**The problem**
Without including any pictures, reproduce the full listing exactly.
[Opening Material provided section]
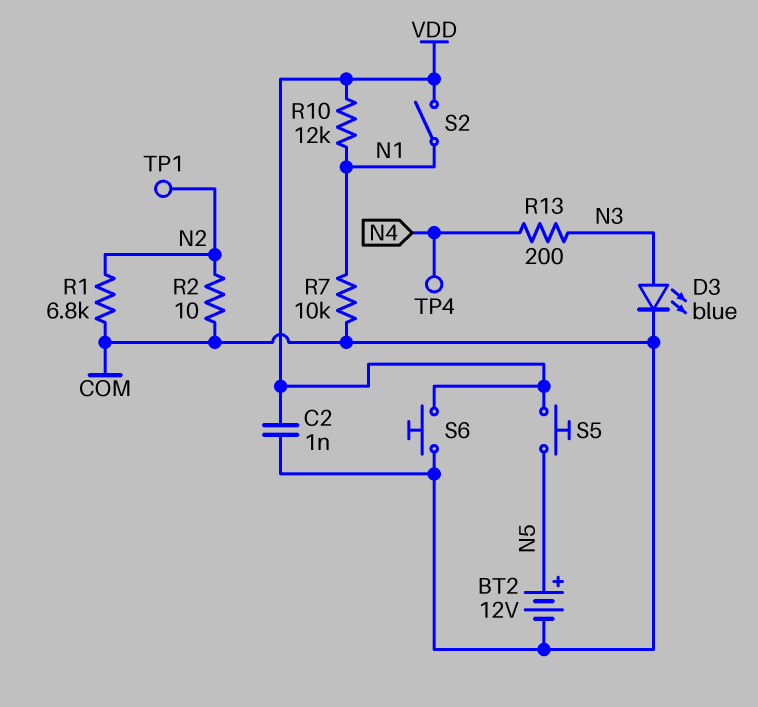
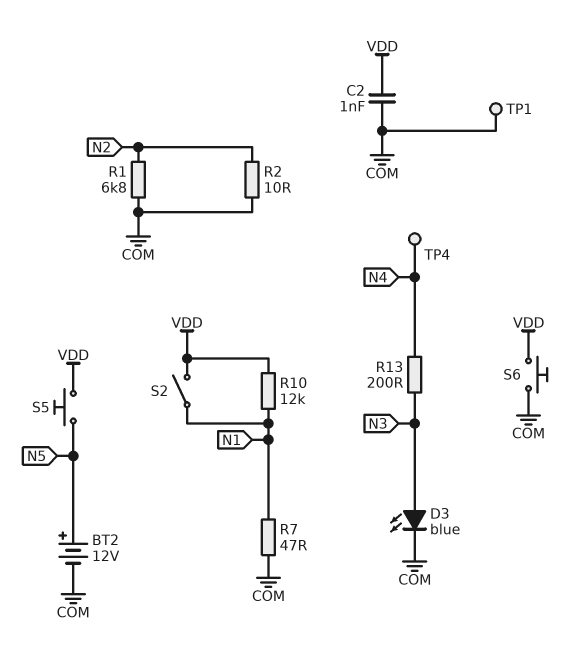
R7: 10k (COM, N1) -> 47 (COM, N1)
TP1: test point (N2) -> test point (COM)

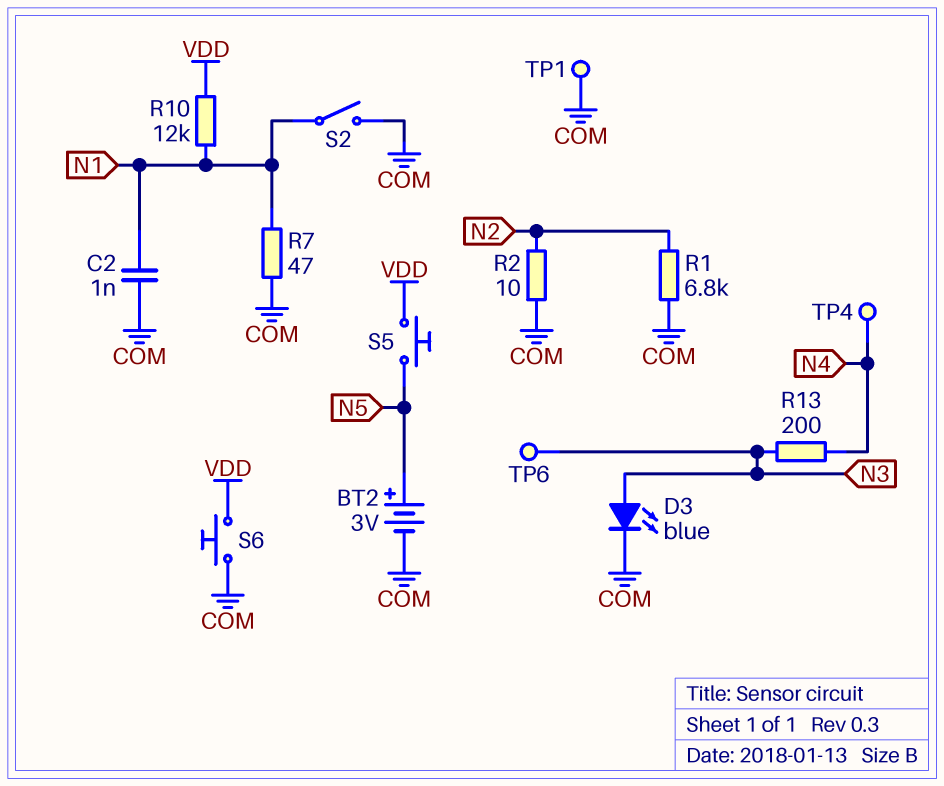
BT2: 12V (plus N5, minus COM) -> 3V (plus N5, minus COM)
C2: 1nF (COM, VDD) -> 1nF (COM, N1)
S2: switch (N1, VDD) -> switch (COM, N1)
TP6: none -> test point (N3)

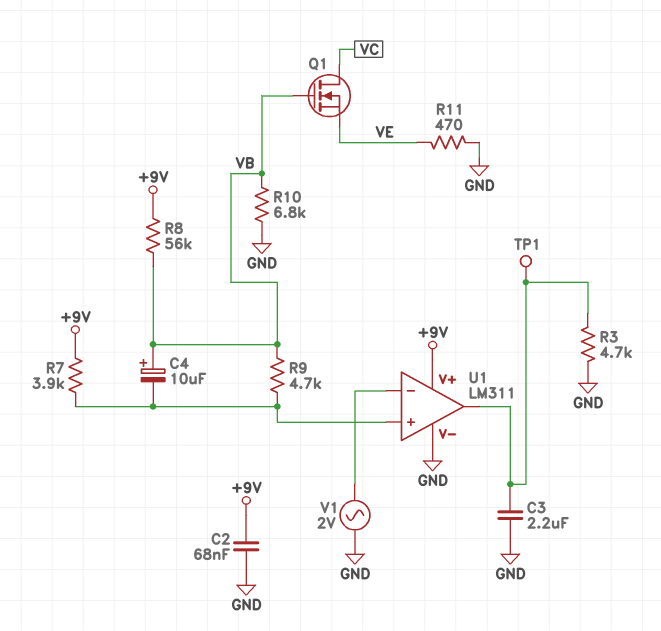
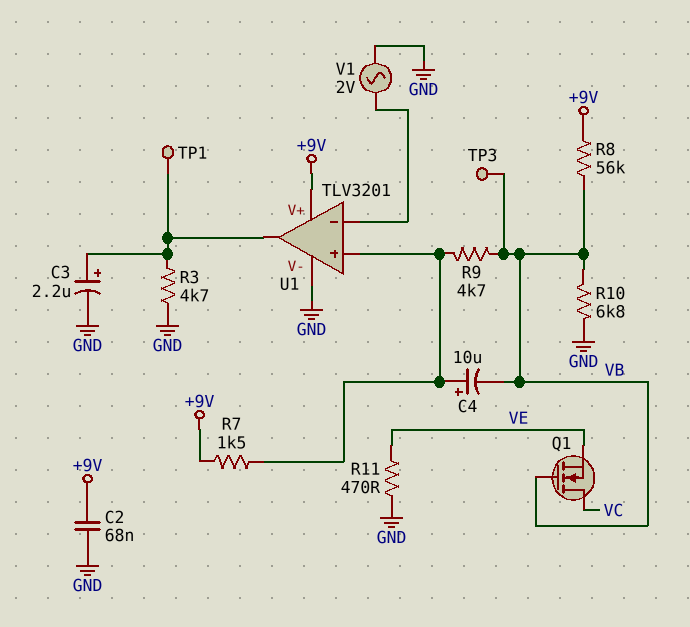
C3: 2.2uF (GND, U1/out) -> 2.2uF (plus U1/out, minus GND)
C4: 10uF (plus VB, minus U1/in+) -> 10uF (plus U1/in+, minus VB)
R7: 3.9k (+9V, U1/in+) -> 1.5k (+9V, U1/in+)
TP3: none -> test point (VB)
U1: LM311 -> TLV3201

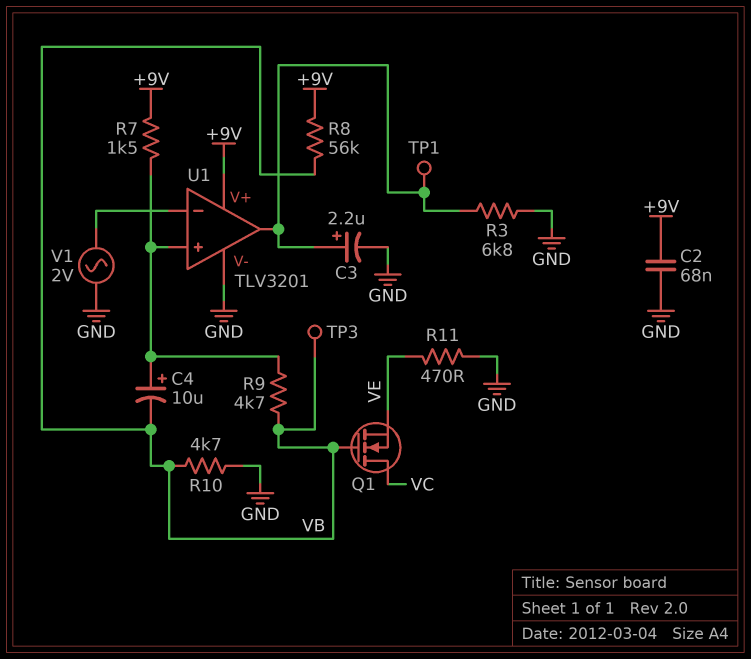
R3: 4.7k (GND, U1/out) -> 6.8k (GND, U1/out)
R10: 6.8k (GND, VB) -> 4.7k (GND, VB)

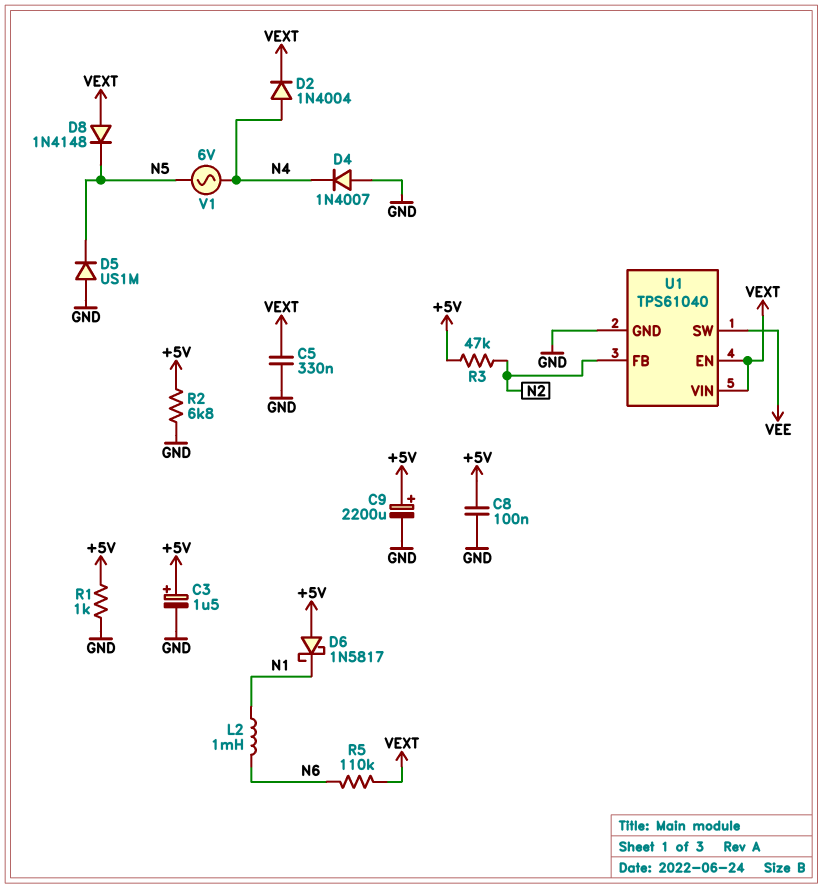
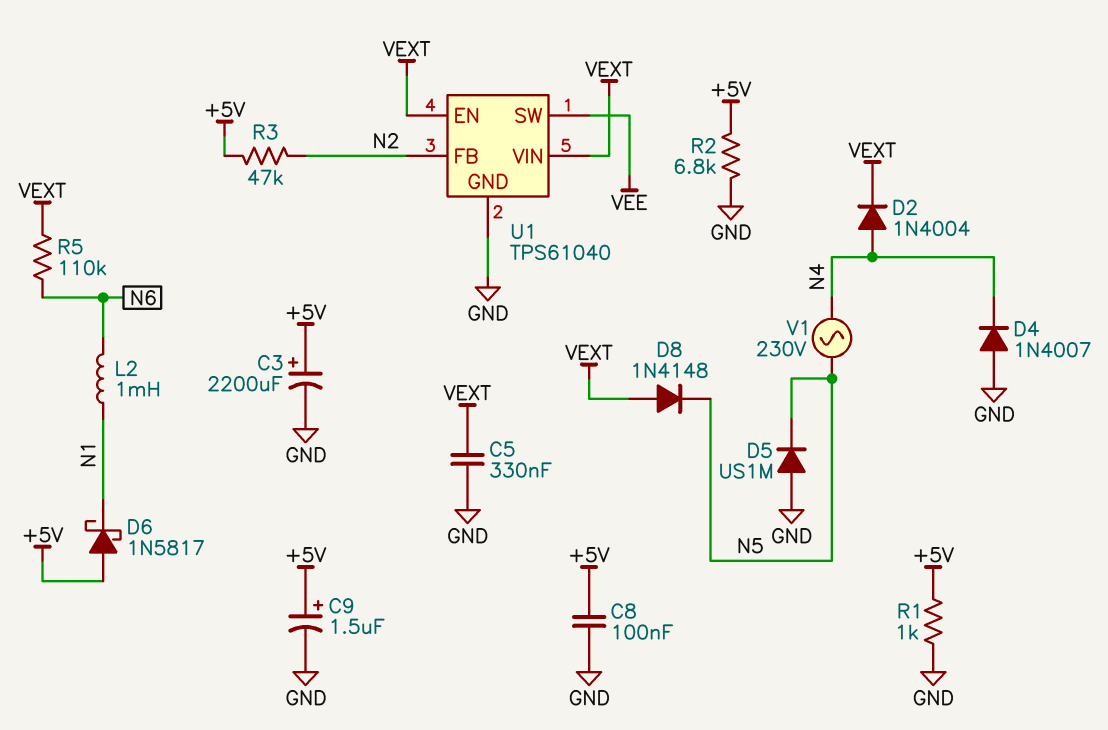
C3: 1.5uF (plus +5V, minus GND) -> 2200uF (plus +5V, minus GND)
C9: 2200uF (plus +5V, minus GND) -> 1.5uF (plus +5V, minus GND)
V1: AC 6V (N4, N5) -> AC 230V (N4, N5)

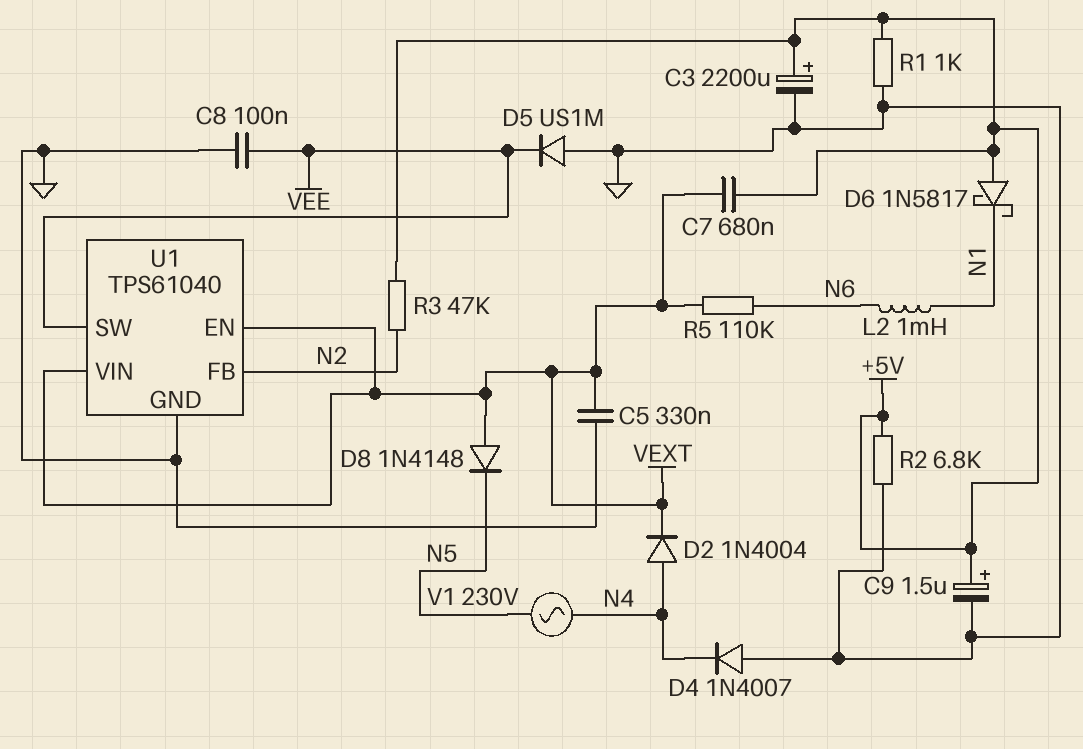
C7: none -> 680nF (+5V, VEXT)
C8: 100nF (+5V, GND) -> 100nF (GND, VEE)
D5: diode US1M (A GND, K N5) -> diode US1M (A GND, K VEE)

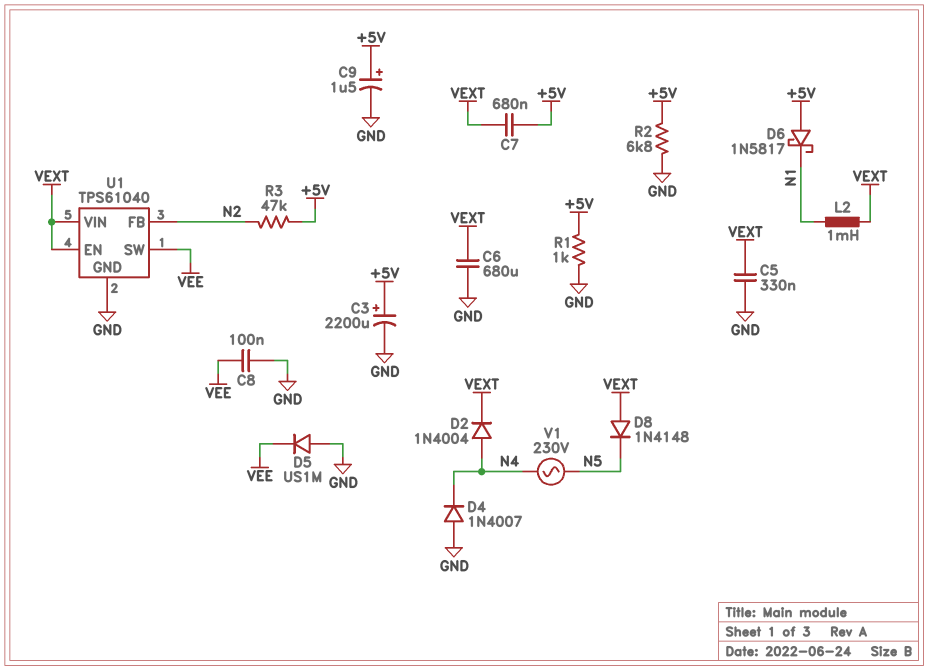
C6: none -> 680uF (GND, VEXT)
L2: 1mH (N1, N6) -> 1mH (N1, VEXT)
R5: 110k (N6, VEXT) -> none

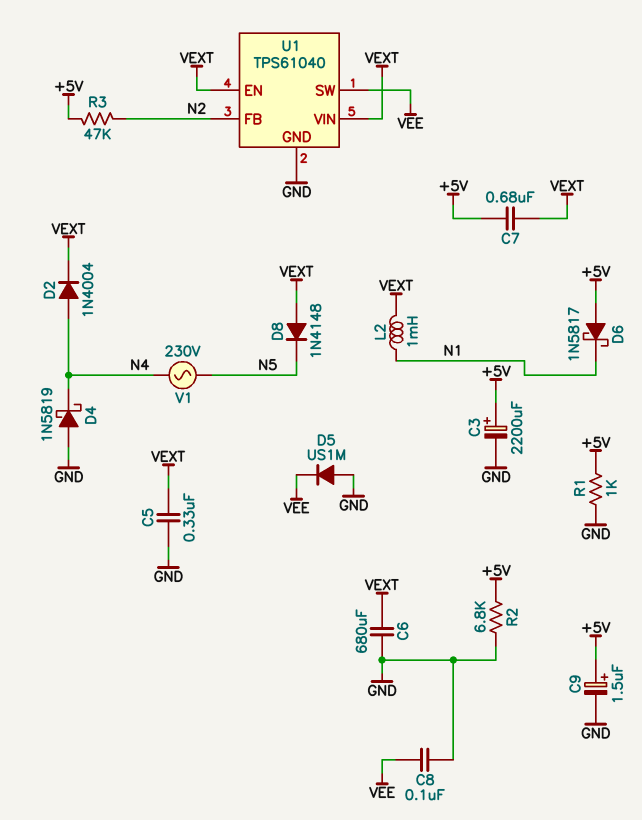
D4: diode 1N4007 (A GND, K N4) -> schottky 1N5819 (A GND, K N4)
[Closing Material provided section]
**Written answer**
R7: 10k (COM, N1) -> 47 (COM, N1)
TP1: test point (N2) -> test point (COM)

BT2: 12V (plus N5, minus COM) -> 3V (plus N5, minus COM)
C2: 1nF (COM, VDD) -> 1nF (COM, N1)
S2: switch (N1, VDD) -> switch (COM, N1)
TP6: none -> test point (N3)

C3: 2.2uF (GND, U1/out) -> 2.2uF (plus U1/out, minus GND)
C4: 10uF (plus VB, minus U1/in+) -> 10uF (plus U1/in+, minus VB)
R7: 3.9k (+9V, U1/in+) -> 1.5k (+9V, U1/in+)
TP3: none -> test point (VB)
U1: LM311 -> TLV3201

R3: 4.7k (GND, U1/out) -> 6.8k (GND, U1/out)
R10: 6.8k (GND, VB) -> 4.7k (GND, VB)

C3: 1.5uF (plus +5V, minus GND) -> 2200uF (plus +5V, minus GND)
C9: 2200uF (plus +5V, minus GND) -> 1.5uF (plus +5V, minus GND)
V1: AC 6V (N4, N5) -> AC 230V (N4, N5)

C7: none -> 680nF (+5V, VEXT)
C8: 100nF (+5V, GND) -> 100nF (GND, VEE)
D5: diode US1M (A GND, K N5) -> diode US1M (A GND, K VEE)

C6: none -> 680uF (GND, VEXT)
L2: 1mH (N1, N6) -> 1mH (N1, VEXT)
R5: 110k (N6, VEXT) -> none

D4: diode 1N4007 (A GND, K N4) -> schottky 1N5819 (A GND, K N4)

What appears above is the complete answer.